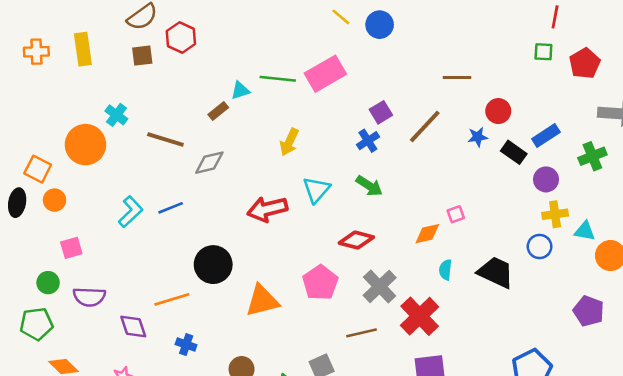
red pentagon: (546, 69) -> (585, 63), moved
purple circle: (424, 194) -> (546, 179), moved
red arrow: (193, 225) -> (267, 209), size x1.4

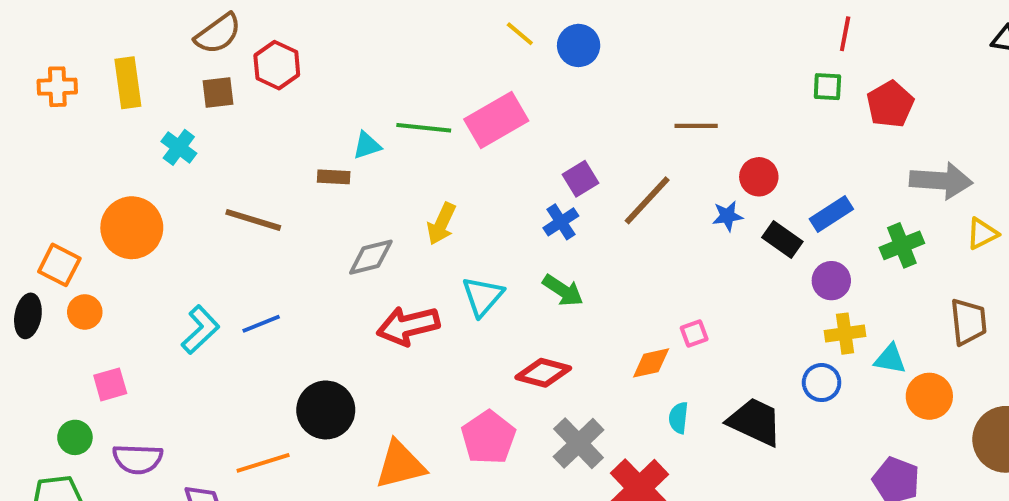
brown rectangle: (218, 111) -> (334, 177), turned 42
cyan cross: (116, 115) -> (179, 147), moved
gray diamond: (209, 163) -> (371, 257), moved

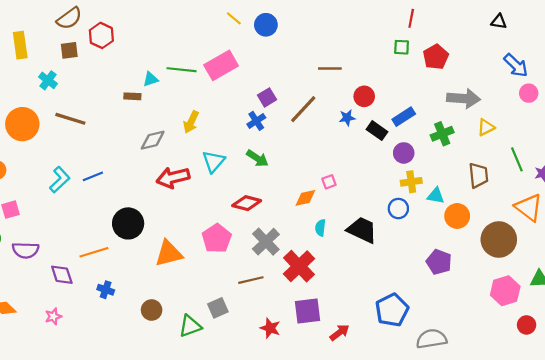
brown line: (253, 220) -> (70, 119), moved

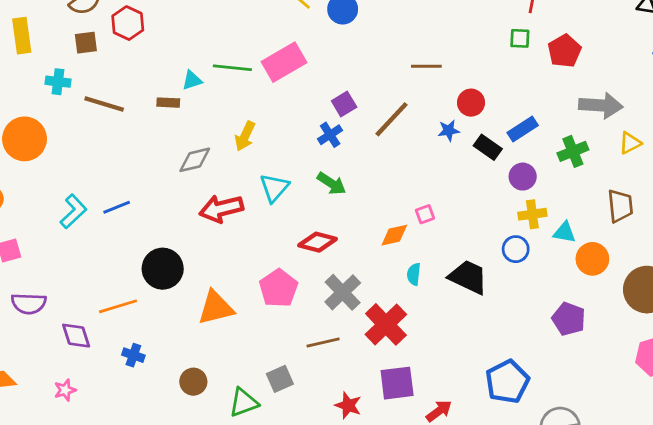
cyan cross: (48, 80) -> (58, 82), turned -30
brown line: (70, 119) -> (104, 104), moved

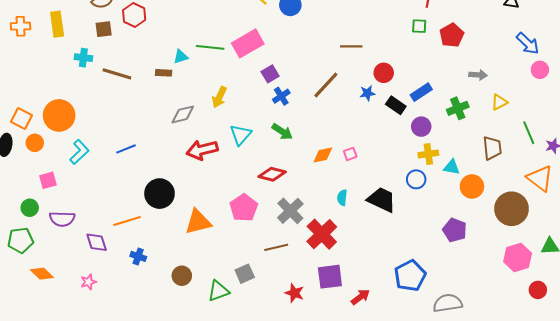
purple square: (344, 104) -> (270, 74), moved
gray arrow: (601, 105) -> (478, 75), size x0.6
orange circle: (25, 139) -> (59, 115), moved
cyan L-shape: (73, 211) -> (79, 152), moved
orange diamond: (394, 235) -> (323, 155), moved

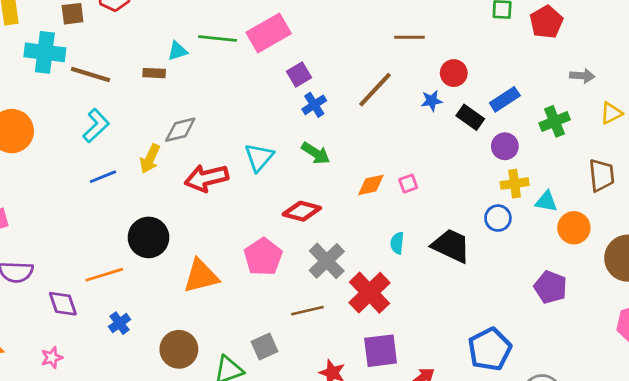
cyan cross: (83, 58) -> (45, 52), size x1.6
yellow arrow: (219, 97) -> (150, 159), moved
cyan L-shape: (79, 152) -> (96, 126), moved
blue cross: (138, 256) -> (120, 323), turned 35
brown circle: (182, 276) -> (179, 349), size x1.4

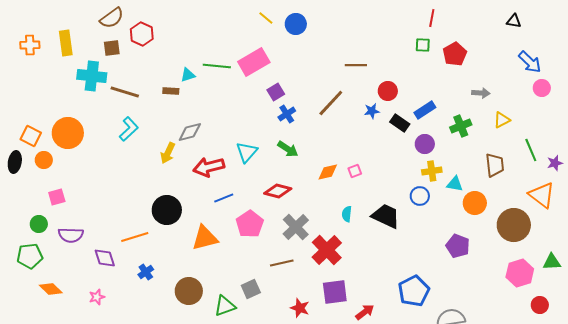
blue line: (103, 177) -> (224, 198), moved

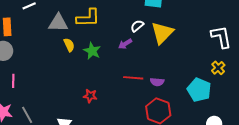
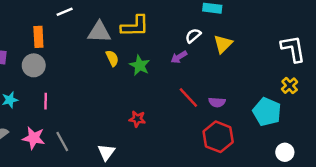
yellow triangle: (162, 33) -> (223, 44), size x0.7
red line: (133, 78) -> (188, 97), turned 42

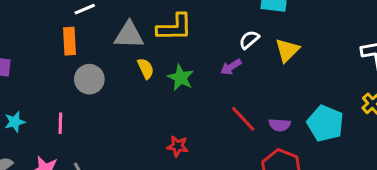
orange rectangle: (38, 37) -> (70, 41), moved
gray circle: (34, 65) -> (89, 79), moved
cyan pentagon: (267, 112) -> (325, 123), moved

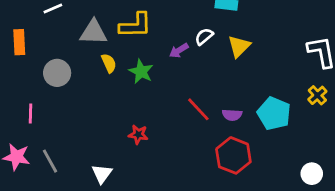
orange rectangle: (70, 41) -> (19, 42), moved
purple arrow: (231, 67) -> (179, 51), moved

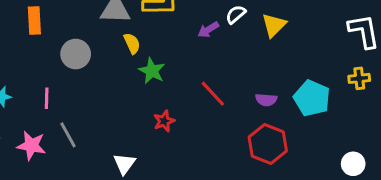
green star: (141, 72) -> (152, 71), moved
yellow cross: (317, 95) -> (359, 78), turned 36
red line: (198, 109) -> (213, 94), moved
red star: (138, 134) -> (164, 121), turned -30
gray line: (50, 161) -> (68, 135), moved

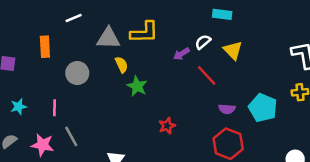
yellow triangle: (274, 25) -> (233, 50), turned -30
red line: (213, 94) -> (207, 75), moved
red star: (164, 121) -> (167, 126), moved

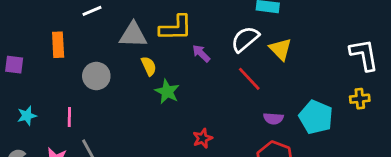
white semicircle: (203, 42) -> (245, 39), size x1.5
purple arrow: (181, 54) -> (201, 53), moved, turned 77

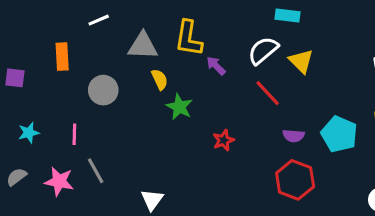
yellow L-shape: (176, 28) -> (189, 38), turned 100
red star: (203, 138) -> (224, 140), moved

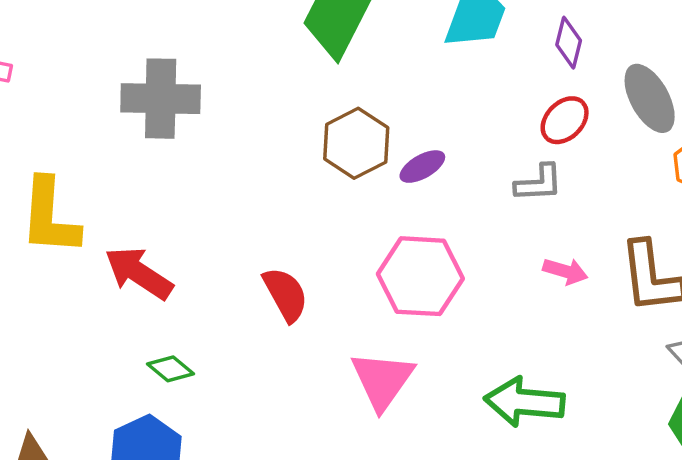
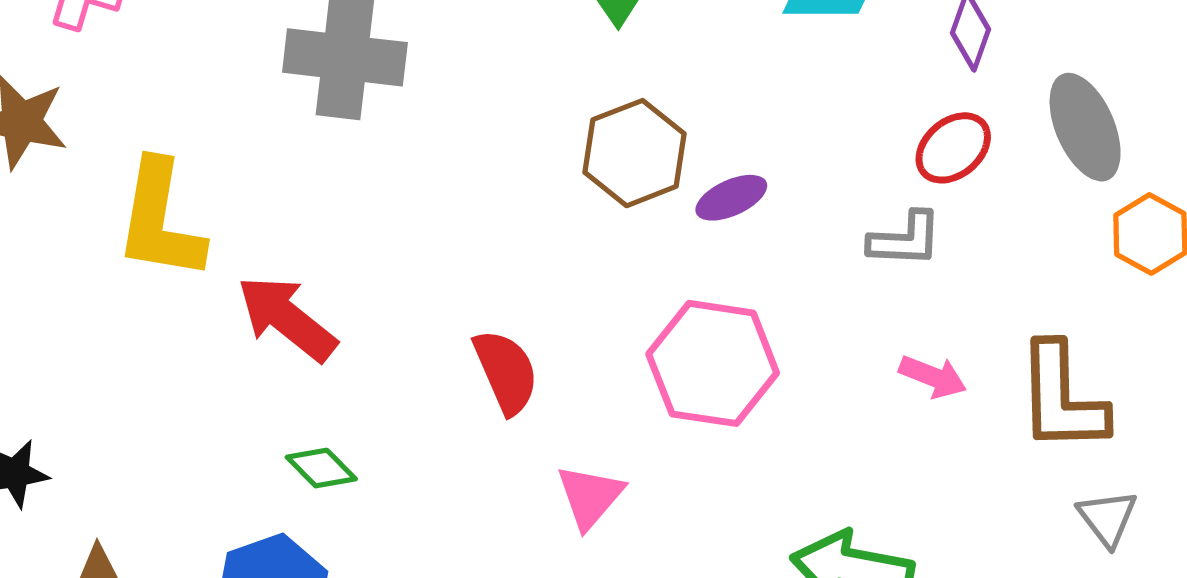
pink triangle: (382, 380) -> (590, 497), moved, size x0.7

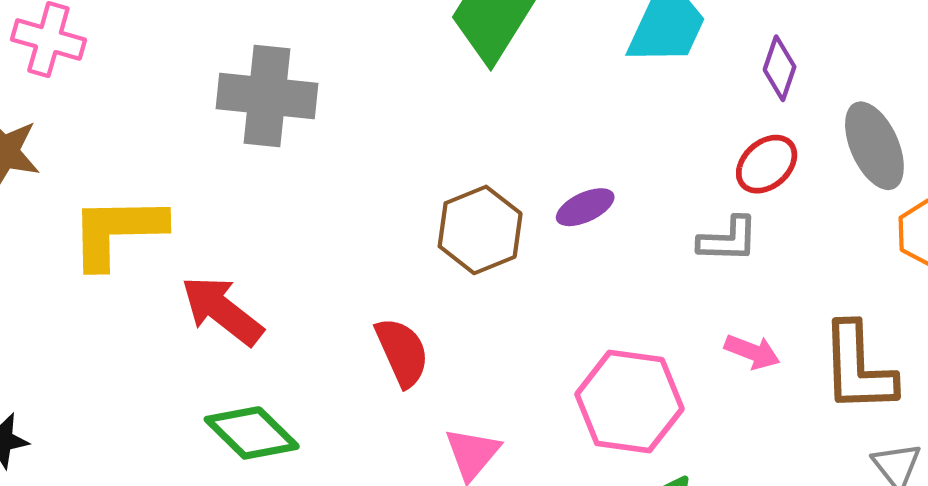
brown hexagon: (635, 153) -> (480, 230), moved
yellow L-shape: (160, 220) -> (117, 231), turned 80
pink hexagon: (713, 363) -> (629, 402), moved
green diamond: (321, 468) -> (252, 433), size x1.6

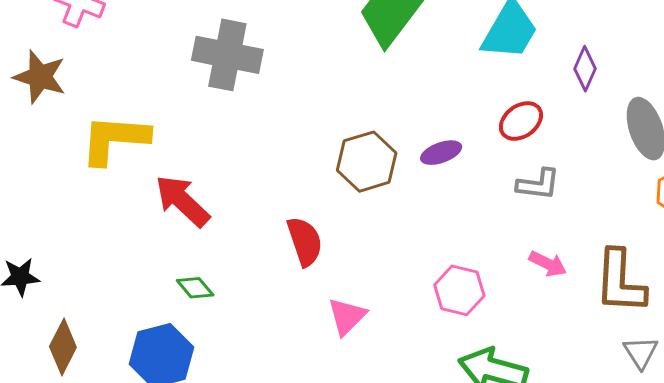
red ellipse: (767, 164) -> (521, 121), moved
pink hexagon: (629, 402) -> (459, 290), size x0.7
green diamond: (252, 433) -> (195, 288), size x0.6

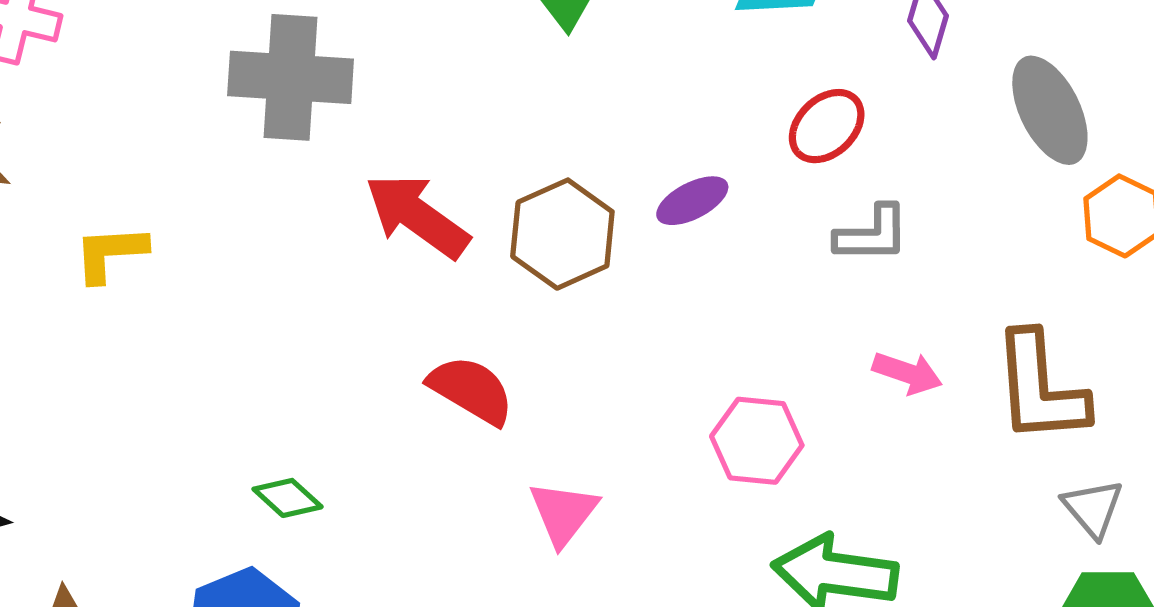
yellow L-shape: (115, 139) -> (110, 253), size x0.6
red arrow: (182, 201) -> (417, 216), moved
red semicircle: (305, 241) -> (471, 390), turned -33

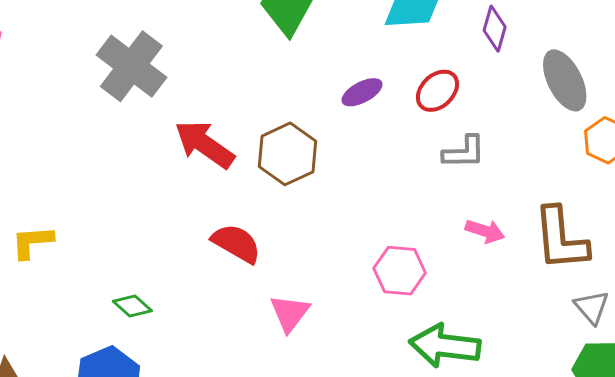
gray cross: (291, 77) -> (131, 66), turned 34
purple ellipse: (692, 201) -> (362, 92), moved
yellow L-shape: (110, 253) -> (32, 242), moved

..........

▶ [PROBLEM TO WORK ON] Review the entries above and return every line where "turned" appears.

▶ [COMPLETED TASK]
brown rectangle: (218, 111) -> (334, 177), turned 42
cyan cross: (48, 80) -> (58, 82), turned -30
blue cross: (138, 256) -> (120, 323), turned 35
red line: (133, 78) -> (188, 97), turned 42
yellow cross: (317, 95) -> (359, 78), turned 36
red star: (138, 134) -> (164, 121), turned -30
yellow triangle: (274, 25) -> (233, 50), turned -30
purple arrow: (181, 54) -> (201, 53), moved, turned 77
yellow L-shape: (176, 28) -> (189, 38), turned 100
yellow L-shape: (160, 220) -> (117, 231), turned 80
red semicircle: (305, 241) -> (471, 390), turned -33
gray cross: (291, 77) -> (131, 66), turned 34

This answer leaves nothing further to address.